(Object state change records)
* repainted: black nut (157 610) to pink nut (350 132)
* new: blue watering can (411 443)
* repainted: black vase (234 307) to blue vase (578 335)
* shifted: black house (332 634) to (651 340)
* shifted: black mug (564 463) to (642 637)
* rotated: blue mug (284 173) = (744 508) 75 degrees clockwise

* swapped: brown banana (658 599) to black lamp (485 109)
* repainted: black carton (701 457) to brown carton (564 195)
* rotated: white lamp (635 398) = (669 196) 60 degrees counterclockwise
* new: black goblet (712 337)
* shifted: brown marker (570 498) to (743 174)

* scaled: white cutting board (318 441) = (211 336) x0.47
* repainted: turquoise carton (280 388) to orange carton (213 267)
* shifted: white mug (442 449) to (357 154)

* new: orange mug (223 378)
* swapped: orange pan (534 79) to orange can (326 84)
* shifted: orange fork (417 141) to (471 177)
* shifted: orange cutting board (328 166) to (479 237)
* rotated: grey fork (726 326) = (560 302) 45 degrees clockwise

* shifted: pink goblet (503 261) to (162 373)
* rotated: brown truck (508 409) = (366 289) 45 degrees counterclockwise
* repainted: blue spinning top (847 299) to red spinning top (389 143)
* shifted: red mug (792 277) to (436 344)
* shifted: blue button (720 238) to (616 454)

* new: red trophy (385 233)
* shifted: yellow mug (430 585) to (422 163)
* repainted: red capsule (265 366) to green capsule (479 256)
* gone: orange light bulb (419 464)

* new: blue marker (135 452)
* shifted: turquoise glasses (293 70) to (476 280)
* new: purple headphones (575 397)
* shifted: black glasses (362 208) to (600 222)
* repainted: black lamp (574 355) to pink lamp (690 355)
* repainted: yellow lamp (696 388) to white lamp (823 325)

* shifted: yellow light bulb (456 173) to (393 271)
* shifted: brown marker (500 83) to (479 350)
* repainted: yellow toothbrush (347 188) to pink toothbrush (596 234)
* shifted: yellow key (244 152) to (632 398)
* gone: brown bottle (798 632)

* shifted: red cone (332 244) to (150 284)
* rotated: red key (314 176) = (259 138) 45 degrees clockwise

*Description of the task:* Take the records above and return them exactly as written.

*Exercise answer:*
* repainted: black nut (157 610) to pink nut (350 132)
* new: blue watering can (411 443)
* repainted: black vase (234 307) to blue vase (578 335)
* shifted: black house (332 634) to (651 340)
* shifted: black mug (564 463) to (642 637)
* rotated: blue mug (284 173) = (744 508) 75 degrees clockwise

* swapped: brown banana (658 599) to black lamp (485 109)
* repainted: black carton (701 457) to brown carton (564 195)
* rotated: white lamp (635 398) = (669 196) 60 degrees counterclockwise
* new: black goblet (712 337)
* shifted: brown marker (570 498) to (743 174)

* scaled: white cutting board (318 441) = (211 336) x0.47
* repainted: turquoise carton (280 388) to orange carton (213 267)
* shifted: white mug (442 449) to (357 154)

* new: orange mug (223 378)
* swapped: orange pan (534 79) to orange can (326 84)
* shifted: orange fork (417 141) to (471 177)
* shifted: orange cutting board (328 166) to (479 237)
* rotated: grey fork (726 326) = (560 302) 45 degrees clockwise

* shifted: pink goblet (503 261) to (162 373)
* rotated: brown truck (508 409) = (366 289) 45 degrees counterclockwise
* repainted: blue spinning top (847 299) to red spinning top (389 143)
* shifted: red mug (792 277) to (436 344)
* shifted: blue button (720 238) to (616 454)

* new: red trophy (385 233)
* shifted: yellow mug (430 585) to (422 163)
* repainted: red capsule (265 366) to green capsule (479 256)
* gone: orange light bulb (419 464)

* new: blue marker (135 452)
* shifted: turquoise glasses (293 70) to (476 280)
* new: purple headphones (575 397)
* shifted: black glasses (362 208) to (600 222)
* repainted: black lamp (574 355) to pink lamp (690 355)
* repainted: yellow lamp (696 388) to white lamp (823 325)

* shifted: yellow light bulb (456 173) to (393 271)
* shifted: brown marker (500 83) to (479 350)
* repainted: yellow toothbrush (347 188) to pink toothbrush (596 234)
* shifted: yellow key (244 152) to (632 398)
* gone: brown bottle (798 632)

* shifted: red cone (332 244) to (150 284)
* rotated: red key (314 176) = (259 138) 45 degrees clockwise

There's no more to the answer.